Provided entries:
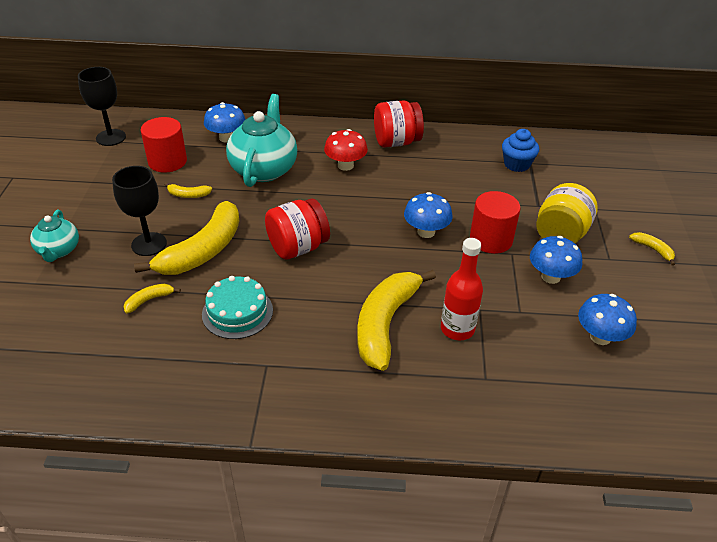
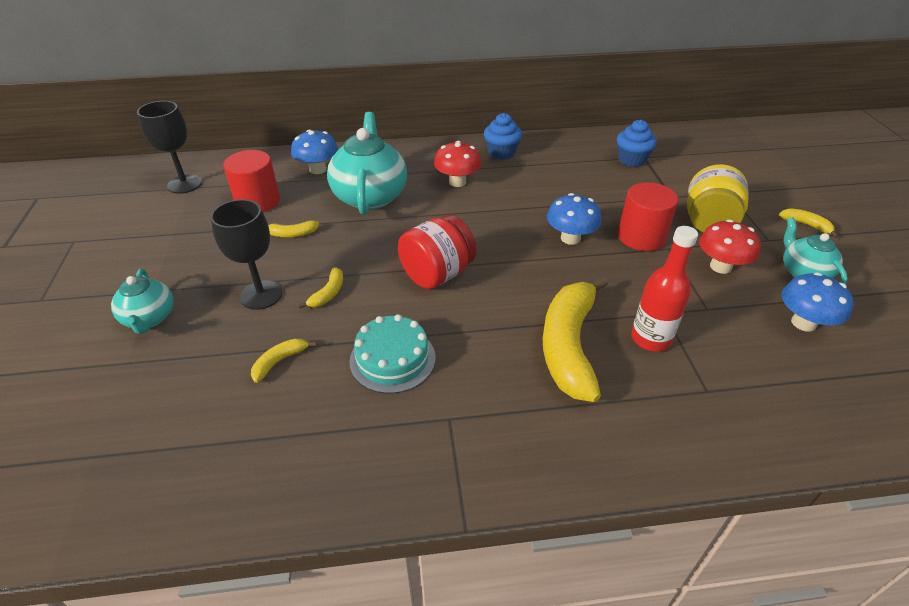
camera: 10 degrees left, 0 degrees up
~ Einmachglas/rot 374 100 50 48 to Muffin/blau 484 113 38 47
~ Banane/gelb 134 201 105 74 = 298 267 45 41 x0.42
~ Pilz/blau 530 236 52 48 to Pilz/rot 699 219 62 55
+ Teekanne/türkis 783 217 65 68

About this task: Every record above must be given again exactly; drop the pictures.

Result below:
camera: 10 degrees left, 0 degrees up
~ Einmachglas/rot 374 100 50 48 to Muffin/blau 484 113 38 47
~ Banane/gelb 134 201 105 74 = 298 267 45 41 x0.42
~ Pilz/blau 530 236 52 48 to Pilz/rot 699 219 62 55
+ Teekanne/türkis 783 217 65 68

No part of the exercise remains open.